Would you transcribe the line containing "R6: 2.2k (GND, N8) -> 2.2k (+12V, N8)" and every line after it, through the end of the records below, exactly and with nothing else?

> [THE RECORDS]:
/---

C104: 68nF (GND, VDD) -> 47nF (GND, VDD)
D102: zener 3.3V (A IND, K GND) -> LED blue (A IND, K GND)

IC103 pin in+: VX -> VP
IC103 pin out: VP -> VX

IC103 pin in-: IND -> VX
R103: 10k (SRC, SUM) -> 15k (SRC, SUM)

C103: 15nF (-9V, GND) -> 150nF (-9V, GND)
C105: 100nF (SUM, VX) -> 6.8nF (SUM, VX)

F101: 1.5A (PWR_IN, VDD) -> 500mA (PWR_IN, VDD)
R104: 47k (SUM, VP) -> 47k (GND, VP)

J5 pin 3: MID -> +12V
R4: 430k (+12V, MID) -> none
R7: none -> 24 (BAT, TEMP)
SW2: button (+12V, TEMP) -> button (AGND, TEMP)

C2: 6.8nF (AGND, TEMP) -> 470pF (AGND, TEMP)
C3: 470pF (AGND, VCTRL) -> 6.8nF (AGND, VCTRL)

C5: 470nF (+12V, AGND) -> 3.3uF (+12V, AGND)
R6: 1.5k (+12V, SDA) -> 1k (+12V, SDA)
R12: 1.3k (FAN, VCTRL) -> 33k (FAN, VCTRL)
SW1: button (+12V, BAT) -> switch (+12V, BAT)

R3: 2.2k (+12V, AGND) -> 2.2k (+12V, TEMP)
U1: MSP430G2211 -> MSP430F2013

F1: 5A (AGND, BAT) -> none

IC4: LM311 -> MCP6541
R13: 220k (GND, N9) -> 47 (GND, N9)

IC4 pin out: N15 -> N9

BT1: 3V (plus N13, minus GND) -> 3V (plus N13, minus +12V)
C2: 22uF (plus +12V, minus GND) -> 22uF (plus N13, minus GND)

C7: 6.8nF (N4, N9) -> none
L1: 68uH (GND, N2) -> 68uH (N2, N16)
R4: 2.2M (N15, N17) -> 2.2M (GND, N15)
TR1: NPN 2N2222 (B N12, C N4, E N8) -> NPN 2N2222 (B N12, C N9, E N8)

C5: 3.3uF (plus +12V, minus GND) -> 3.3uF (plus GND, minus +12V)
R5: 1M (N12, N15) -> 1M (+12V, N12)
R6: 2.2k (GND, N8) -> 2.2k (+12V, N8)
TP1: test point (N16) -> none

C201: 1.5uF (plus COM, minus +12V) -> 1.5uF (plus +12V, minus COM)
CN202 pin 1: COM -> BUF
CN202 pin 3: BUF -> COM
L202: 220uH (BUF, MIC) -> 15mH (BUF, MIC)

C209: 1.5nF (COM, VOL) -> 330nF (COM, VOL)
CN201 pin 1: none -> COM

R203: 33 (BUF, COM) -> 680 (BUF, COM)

\---

> [FINAL ANSWER]:
R6: 2.2k (GND, N8) -> 2.2k (+12V, N8)
TP1: test point (N16) -> none

C201: 1.5uF (plus COM, minus +12V) -> 1.5uF (plus +12V, minus COM)
CN202 pin 1: COM -> BUF
CN202 pin 3: BUF -> COM
L202: 220uH (BUF, MIC) -> 15mH (BUF, MIC)

C209: 1.5nF (COM, VOL) -> 330nF (COM, VOL)
CN201 pin 1: none -> COM

R203: 33 (BUF, COM) -> 680 (BUF, COM)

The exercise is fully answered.